§ **HOW TO COMPLETE THIS TASK**: The entries below hold a line with "(391, 294) = (296, 184): grey" and a line with "(562, 664) = (300, 303): purple". Return those lines and all that lie between them, exactly and only.

-- PROVIDED RECORDS follows --

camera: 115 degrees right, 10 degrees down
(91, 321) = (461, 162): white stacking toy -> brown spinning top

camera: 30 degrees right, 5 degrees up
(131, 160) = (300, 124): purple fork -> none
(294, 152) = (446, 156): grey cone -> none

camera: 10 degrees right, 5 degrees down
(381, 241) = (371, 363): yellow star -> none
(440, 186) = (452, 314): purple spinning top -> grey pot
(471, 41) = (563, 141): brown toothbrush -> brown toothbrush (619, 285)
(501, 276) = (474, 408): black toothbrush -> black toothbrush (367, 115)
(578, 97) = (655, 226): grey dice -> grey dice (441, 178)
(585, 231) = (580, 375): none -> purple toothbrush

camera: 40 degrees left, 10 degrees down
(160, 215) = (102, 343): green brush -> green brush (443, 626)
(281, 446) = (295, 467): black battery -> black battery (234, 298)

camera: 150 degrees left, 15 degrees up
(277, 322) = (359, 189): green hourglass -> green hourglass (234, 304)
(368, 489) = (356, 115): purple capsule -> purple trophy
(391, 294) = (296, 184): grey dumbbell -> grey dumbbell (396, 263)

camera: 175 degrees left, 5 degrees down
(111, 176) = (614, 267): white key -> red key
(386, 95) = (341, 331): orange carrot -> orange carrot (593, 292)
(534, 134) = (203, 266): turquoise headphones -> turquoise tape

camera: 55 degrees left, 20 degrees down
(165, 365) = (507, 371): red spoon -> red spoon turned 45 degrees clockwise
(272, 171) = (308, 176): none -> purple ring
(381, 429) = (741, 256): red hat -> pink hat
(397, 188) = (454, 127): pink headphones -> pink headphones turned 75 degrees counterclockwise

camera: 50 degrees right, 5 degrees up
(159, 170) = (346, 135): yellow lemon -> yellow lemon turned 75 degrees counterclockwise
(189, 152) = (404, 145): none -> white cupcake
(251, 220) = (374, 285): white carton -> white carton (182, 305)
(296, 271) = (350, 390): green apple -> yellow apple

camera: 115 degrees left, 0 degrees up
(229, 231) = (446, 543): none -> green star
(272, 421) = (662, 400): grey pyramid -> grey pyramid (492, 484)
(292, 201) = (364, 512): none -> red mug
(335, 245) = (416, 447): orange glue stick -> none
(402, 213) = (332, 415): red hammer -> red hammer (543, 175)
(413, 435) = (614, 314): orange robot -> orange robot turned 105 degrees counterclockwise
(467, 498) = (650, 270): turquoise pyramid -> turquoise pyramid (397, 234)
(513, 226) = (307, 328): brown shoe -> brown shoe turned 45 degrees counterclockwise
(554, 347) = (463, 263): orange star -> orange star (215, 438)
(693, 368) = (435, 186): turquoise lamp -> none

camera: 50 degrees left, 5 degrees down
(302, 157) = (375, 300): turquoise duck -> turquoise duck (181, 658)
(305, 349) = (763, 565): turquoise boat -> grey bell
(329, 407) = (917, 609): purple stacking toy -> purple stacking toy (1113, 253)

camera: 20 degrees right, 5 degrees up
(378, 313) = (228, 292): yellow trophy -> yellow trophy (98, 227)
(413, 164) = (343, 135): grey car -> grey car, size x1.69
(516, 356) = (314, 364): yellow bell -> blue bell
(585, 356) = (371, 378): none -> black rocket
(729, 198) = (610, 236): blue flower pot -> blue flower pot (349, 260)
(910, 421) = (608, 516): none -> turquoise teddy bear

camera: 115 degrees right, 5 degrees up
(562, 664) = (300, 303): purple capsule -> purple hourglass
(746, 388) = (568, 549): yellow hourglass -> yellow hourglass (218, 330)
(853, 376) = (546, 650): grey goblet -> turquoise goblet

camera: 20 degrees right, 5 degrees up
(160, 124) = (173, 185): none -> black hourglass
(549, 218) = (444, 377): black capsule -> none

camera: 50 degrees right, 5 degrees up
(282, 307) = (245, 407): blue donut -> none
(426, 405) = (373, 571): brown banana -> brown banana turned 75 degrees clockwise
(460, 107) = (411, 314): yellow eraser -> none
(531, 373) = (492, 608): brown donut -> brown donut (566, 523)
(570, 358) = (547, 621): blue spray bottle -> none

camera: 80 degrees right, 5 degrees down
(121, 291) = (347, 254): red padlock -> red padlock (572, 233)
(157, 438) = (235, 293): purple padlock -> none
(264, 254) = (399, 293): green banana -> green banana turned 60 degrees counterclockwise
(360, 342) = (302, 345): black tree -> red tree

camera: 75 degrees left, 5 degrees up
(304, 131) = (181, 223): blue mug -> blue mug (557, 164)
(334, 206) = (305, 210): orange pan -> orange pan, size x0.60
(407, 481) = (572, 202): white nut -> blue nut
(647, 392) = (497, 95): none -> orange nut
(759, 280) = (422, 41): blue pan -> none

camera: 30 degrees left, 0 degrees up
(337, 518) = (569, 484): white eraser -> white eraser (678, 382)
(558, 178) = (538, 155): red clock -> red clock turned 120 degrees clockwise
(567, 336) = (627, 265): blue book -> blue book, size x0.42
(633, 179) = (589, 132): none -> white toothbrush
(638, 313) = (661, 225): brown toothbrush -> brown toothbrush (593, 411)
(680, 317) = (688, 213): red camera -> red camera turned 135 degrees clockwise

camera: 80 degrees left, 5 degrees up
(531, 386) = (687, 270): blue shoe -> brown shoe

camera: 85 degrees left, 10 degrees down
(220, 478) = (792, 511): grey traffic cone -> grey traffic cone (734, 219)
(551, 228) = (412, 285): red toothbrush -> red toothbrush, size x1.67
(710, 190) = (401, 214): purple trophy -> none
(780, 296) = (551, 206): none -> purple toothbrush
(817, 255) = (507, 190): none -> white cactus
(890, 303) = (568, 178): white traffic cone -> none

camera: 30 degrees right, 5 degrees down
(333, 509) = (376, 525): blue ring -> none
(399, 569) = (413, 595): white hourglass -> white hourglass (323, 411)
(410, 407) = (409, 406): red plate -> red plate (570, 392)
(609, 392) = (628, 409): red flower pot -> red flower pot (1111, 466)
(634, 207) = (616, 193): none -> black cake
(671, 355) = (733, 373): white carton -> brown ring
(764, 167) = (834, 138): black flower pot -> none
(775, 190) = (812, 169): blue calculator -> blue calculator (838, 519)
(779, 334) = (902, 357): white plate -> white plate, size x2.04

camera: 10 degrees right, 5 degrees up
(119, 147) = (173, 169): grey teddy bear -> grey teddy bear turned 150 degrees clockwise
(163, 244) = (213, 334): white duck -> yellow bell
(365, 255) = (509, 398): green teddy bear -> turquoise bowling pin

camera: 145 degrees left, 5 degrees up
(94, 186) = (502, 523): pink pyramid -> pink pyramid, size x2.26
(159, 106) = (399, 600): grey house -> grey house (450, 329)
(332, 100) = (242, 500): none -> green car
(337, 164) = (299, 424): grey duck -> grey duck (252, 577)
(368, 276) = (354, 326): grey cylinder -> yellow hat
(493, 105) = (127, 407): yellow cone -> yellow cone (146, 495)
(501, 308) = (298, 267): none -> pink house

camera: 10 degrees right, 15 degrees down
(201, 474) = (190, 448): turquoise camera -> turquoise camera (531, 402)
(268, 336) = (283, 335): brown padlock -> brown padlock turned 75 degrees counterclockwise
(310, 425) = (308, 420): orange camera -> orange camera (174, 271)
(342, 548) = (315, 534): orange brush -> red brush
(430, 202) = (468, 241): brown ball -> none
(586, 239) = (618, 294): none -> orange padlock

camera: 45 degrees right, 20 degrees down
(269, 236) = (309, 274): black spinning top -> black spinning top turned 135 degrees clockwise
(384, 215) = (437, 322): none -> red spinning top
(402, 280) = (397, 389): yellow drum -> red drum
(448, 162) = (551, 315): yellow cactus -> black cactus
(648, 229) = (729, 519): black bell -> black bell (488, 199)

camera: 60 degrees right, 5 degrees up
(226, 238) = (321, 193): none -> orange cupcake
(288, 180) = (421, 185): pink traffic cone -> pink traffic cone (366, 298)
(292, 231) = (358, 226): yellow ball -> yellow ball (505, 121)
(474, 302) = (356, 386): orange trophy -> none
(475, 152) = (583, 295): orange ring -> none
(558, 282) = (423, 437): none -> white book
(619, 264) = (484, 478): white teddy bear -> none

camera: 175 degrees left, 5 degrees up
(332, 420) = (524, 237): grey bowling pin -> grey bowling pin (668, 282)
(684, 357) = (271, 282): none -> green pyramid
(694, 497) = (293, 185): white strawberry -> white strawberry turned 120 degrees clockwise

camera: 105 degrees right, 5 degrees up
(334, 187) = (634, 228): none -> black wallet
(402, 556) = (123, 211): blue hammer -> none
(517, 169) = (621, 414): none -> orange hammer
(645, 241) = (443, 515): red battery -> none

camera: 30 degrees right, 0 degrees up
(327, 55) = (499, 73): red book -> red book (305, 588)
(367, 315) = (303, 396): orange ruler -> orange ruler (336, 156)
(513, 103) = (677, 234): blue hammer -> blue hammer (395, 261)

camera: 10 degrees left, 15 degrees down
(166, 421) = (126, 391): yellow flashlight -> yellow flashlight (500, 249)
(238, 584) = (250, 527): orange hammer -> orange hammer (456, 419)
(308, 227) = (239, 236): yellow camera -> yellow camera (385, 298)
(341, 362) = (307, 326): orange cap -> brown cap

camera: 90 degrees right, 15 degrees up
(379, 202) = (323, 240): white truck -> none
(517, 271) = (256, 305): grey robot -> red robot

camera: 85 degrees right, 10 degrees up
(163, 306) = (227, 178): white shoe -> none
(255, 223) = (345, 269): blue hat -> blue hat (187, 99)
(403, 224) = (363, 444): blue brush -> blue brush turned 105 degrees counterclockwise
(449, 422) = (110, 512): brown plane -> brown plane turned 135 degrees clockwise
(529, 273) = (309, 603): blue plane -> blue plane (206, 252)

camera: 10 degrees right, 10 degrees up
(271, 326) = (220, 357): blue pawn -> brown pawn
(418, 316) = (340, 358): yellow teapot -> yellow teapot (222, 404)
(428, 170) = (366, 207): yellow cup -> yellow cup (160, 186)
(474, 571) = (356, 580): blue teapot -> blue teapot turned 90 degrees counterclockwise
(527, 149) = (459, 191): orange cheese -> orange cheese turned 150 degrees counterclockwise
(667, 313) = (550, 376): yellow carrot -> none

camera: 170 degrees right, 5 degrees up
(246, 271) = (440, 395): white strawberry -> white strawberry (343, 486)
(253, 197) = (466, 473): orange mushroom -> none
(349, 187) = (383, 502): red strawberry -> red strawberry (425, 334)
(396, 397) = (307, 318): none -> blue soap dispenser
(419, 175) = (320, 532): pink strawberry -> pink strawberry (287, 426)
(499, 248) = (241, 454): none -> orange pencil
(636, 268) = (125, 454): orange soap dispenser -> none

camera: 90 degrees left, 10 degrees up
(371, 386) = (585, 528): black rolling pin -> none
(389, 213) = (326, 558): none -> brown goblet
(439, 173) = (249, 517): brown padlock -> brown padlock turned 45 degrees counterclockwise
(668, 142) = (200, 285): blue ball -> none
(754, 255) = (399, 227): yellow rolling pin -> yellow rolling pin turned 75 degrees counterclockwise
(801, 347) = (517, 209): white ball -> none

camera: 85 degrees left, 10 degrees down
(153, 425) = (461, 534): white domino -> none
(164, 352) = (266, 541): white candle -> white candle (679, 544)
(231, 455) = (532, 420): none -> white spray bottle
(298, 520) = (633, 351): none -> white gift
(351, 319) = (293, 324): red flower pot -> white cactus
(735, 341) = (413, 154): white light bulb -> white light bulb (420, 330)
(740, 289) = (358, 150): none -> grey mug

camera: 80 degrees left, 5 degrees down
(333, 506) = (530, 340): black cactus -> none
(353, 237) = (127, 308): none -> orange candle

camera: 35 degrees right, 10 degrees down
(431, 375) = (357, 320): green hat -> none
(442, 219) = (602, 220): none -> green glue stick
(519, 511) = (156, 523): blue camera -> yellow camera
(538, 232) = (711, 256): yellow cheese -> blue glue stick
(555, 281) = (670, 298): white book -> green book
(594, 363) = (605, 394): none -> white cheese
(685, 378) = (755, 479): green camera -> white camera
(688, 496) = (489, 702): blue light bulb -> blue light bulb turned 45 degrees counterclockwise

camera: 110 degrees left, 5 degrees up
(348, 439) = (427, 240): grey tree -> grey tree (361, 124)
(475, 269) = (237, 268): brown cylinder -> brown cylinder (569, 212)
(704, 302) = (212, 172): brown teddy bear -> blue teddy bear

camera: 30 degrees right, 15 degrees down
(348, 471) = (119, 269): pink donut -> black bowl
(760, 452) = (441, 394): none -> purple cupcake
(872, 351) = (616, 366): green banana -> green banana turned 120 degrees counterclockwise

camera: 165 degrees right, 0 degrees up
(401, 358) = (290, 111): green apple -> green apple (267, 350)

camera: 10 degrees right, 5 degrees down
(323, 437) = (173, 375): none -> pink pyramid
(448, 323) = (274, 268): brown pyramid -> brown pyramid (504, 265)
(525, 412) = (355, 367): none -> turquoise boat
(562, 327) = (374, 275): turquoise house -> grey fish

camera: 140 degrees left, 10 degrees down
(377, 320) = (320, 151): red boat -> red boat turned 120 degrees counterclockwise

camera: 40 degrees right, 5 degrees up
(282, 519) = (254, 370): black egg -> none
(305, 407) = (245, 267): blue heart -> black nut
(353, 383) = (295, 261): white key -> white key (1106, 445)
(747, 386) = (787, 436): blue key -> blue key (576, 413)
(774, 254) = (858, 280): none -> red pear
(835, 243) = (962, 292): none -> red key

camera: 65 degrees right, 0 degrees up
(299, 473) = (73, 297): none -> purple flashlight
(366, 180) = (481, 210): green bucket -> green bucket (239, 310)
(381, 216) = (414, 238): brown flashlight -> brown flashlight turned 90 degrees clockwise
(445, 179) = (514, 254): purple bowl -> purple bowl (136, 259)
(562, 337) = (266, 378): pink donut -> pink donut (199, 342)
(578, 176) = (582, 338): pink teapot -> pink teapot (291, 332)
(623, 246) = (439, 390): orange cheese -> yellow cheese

-- PROVIDED RECORDS concluded --

§ **SOLUTION TO THIS EXERCISE**:
(391, 294) = (296, 184): grey dumbbell -> grey dumbbell (396, 263)

camera: 175 degrees left, 5 degrees down
(111, 176) = (614, 267): white key -> red key
(386, 95) = (341, 331): orange carrot -> orange carrot (593, 292)
(534, 134) = (203, 266): turquoise headphones -> turquoise tape

camera: 55 degrees left, 20 degrees down
(165, 365) = (507, 371): red spoon -> red spoon turned 45 degrees clockwise
(272, 171) = (308, 176): none -> purple ring
(381, 429) = (741, 256): red hat -> pink hat
(397, 188) = (454, 127): pink headphones -> pink headphones turned 75 degrees counterclockwise

camera: 50 degrees right, 5 degrees up
(159, 170) = (346, 135): yellow lemon -> yellow lemon turned 75 degrees counterclockwise
(189, 152) = (404, 145): none -> white cupcake
(251, 220) = (374, 285): white carton -> white carton (182, 305)
(296, 271) = (350, 390): green apple -> yellow apple

camera: 115 degrees left, 0 degrees up
(229, 231) = (446, 543): none -> green star
(272, 421) = (662, 400): grey pyramid -> grey pyramid (492, 484)
(292, 201) = (364, 512): none -> red mug
(335, 245) = (416, 447): orange glue stick -> none
(402, 213) = (332, 415): red hammer -> red hammer (543, 175)
(413, 435) = (614, 314): orange robot -> orange robot turned 105 degrees counterclockwise
(467, 498) = (650, 270): turquoise pyramid -> turquoise pyramid (397, 234)
(513, 226) = (307, 328): brown shoe -> brown shoe turned 45 degrees counterclockwise
(554, 347) = (463, 263): orange star -> orange star (215, 438)
(693, 368) = (435, 186): turquoise lamp -> none

camera: 50 degrees left, 5 degrees down
(302, 157) = (375, 300): turquoise duck -> turquoise duck (181, 658)
(305, 349) = (763, 565): turquoise boat -> grey bell
(329, 407) = (917, 609): purple stacking toy -> purple stacking toy (1113, 253)

camera: 20 degrees right, 5 degrees up
(378, 313) = (228, 292): yellow trophy -> yellow trophy (98, 227)
(413, 164) = (343, 135): grey car -> grey car, size x1.69
(516, 356) = (314, 364): yellow bell -> blue bell
(585, 356) = (371, 378): none -> black rocket
(729, 198) = (610, 236): blue flower pot -> blue flower pot (349, 260)
(910, 421) = (608, 516): none -> turquoise teddy bear

camera: 115 degrees right, 5 degrees up
(562, 664) = (300, 303): purple capsule -> purple hourglass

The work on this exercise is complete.